■ Entries provided
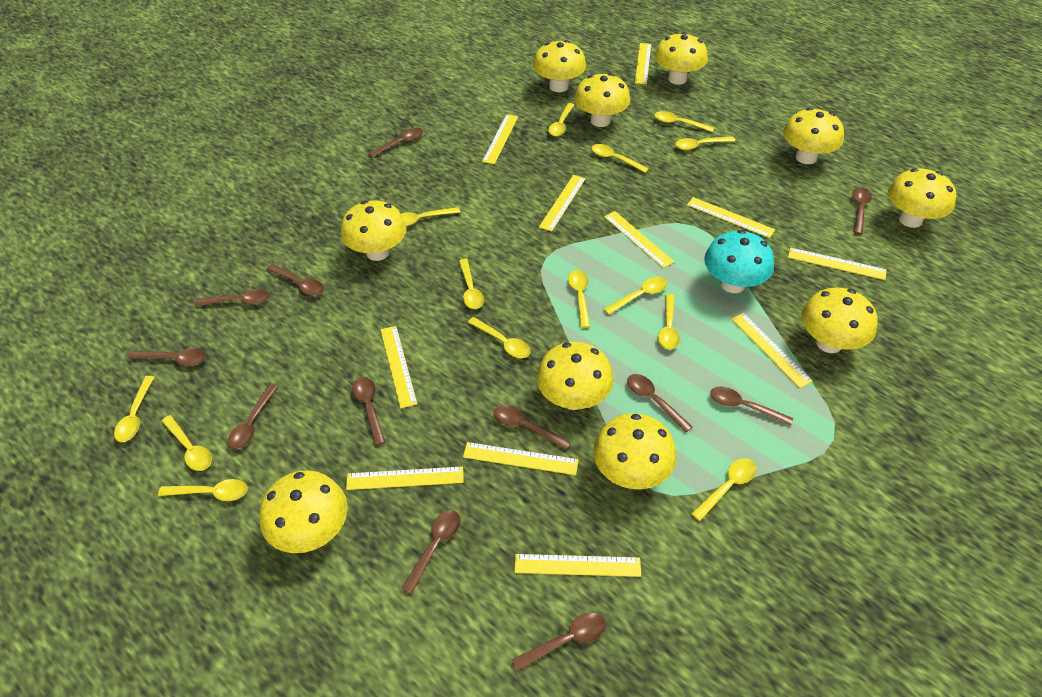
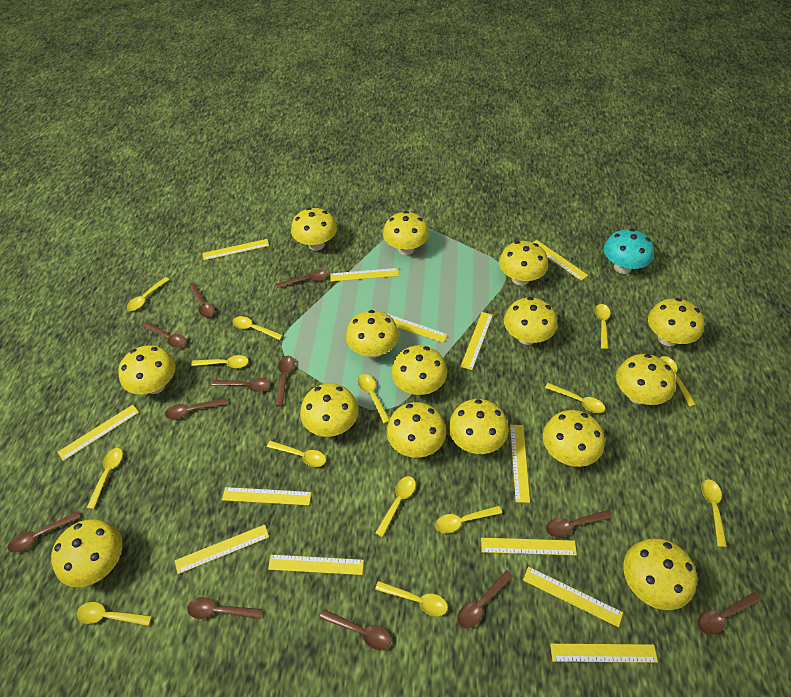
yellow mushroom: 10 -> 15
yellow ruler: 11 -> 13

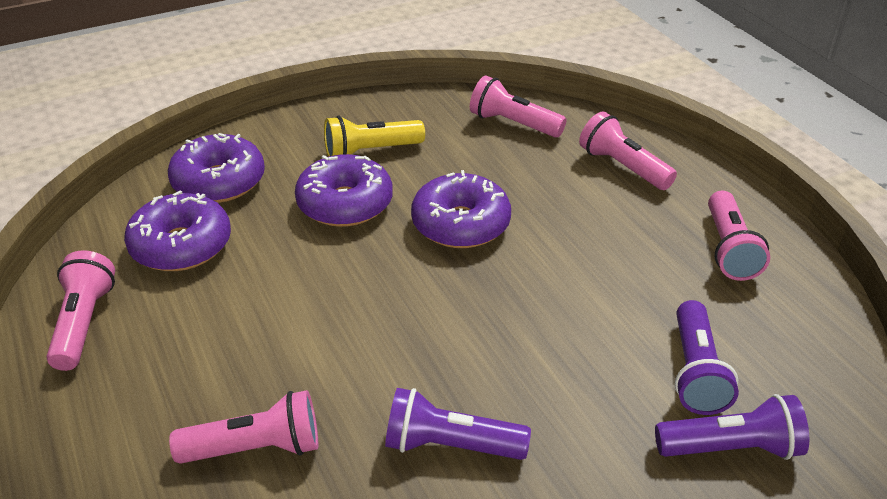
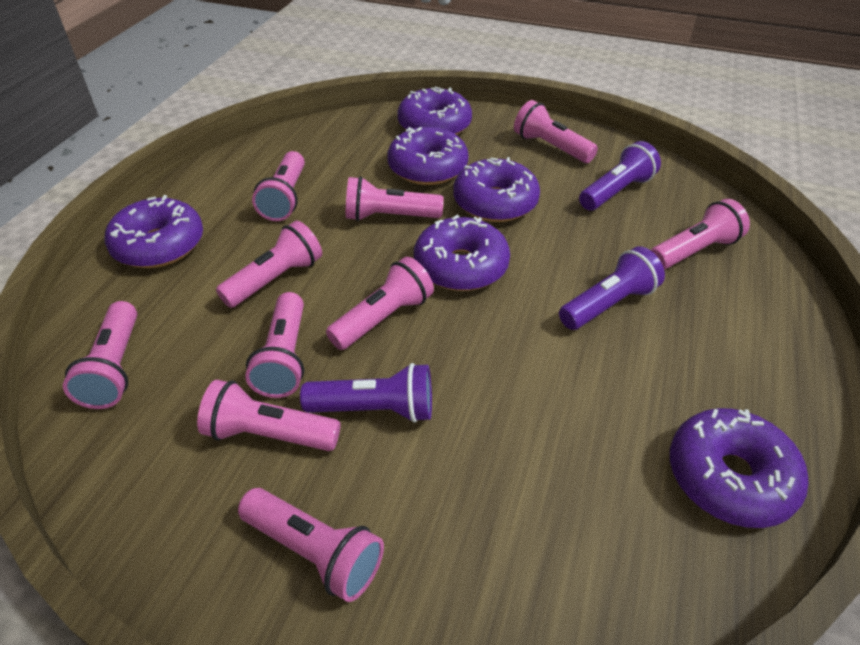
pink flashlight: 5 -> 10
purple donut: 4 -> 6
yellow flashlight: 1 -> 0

■ Assignment
Copy all lines from the material that include "flashlight".

■ Answer section
pink flashlight: 5 -> 10
yellow flashlight: 1 -> 0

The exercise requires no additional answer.